## RECORDS PROVIDED
*** Block opens ***
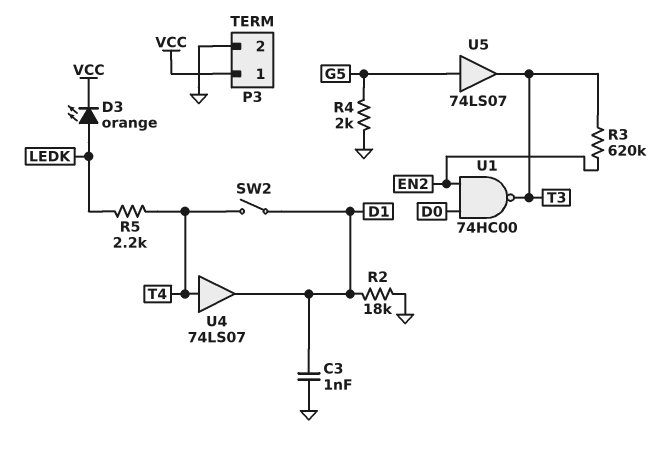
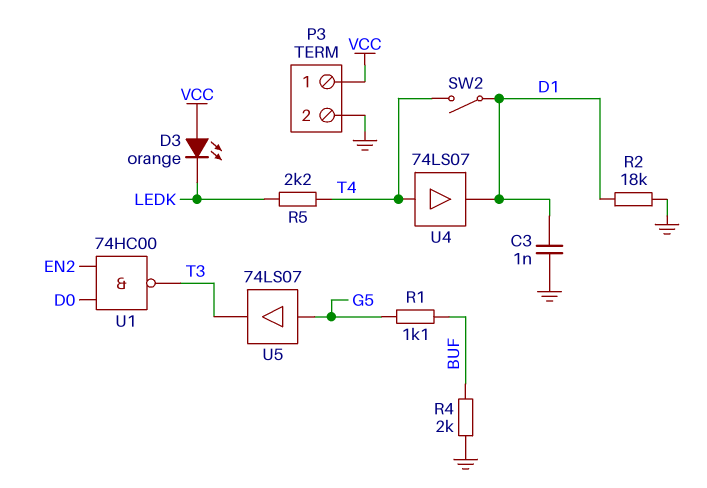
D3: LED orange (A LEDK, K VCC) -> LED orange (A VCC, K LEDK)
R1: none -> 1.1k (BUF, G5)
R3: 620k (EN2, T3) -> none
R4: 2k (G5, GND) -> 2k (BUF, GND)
*** Block closes ***
*** Block opens ***
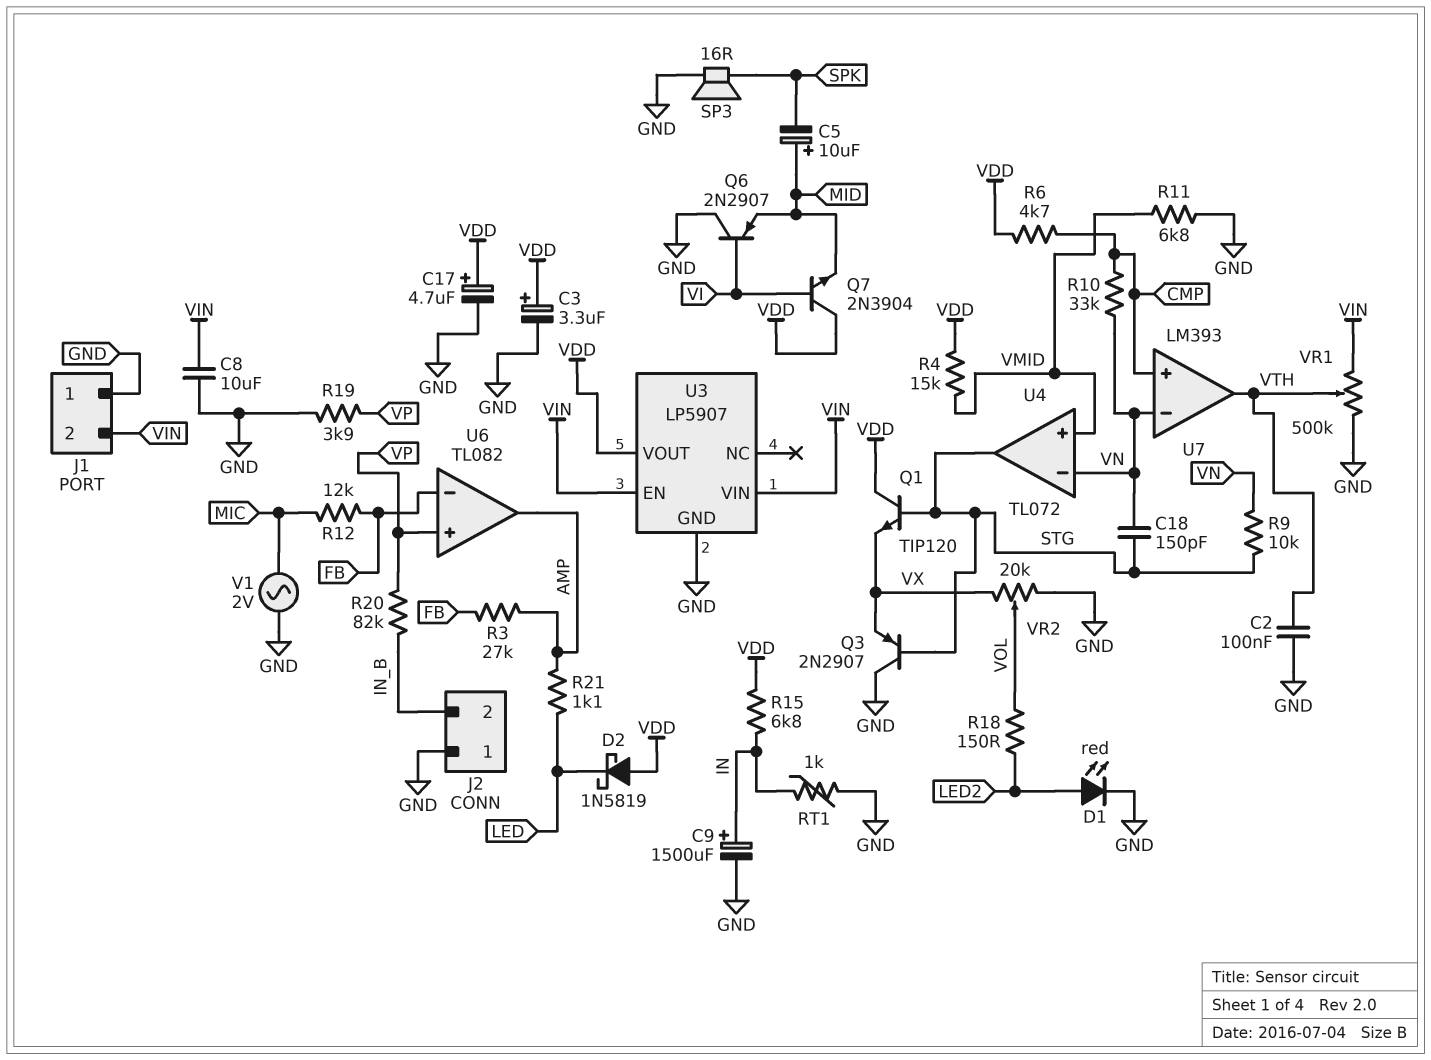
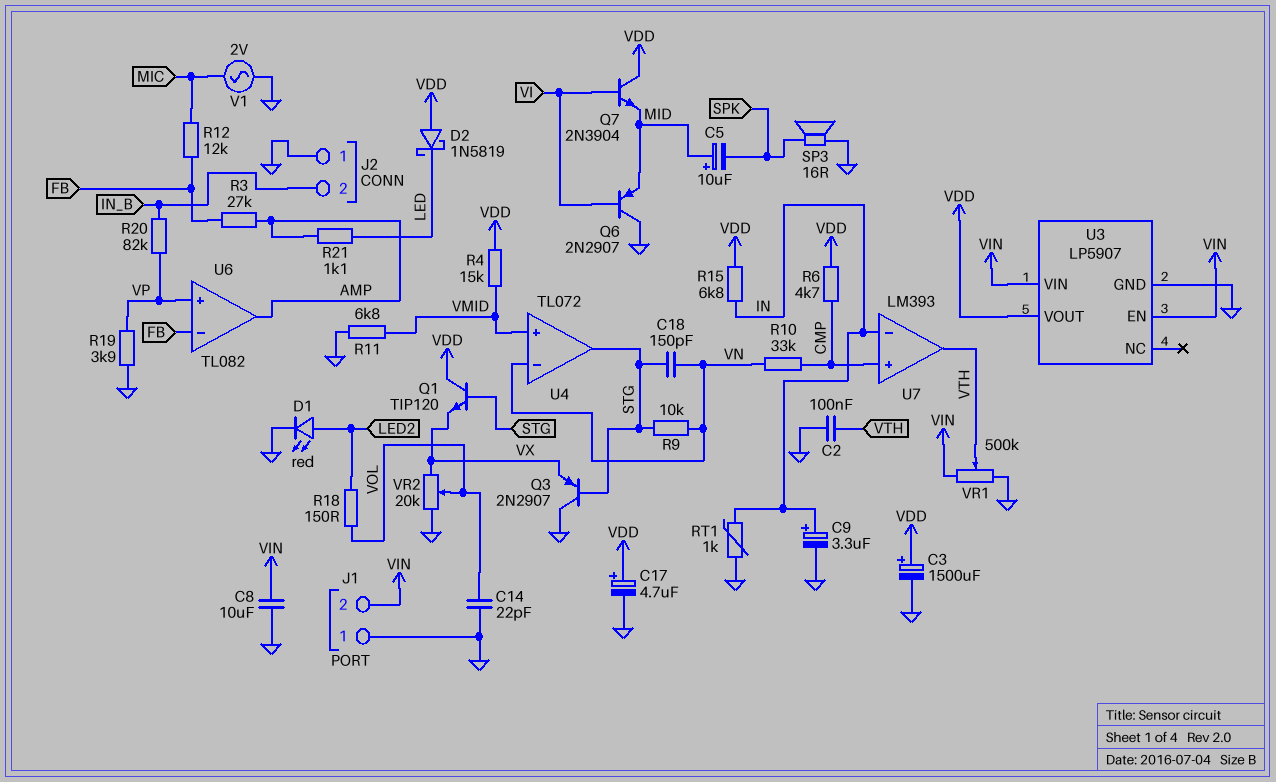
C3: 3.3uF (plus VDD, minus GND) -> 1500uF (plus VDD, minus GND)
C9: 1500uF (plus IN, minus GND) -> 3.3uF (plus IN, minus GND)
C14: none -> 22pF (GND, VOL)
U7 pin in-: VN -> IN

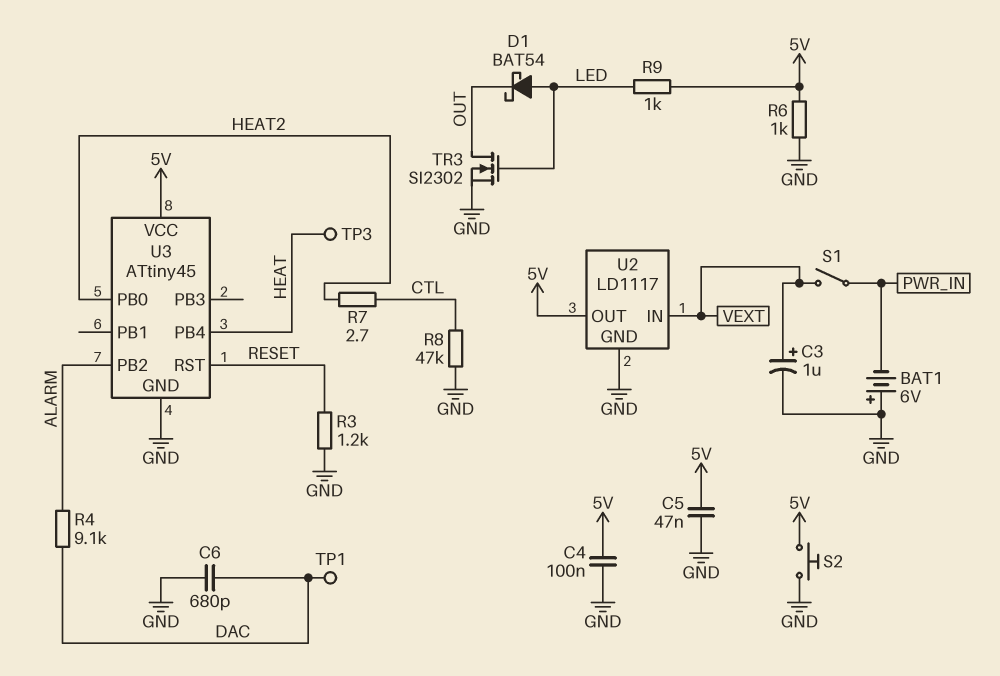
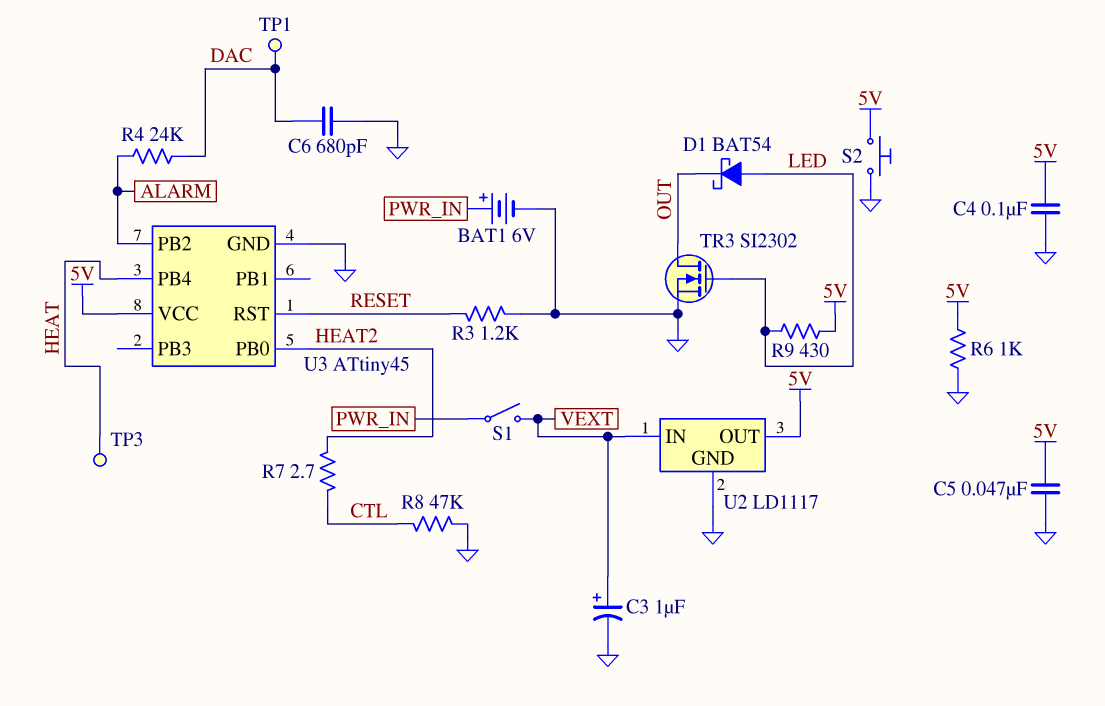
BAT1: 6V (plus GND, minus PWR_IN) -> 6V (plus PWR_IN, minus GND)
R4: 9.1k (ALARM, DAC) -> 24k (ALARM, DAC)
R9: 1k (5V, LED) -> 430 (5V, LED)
*** Block closes ***
Using the data above, extract exactly the lines from the one that holds "R1: none -> 1.1k (BUF, G5)" to the one that holds "R4: 2k (G5, GND) -> 2k (BUF, GND)", both ends included, and no others.

## ANSWER BOX
R1: none -> 1.1k (BUF, G5)
R3: 620k (EN2, T3) -> none
R4: 2k (G5, GND) -> 2k (BUF, GND)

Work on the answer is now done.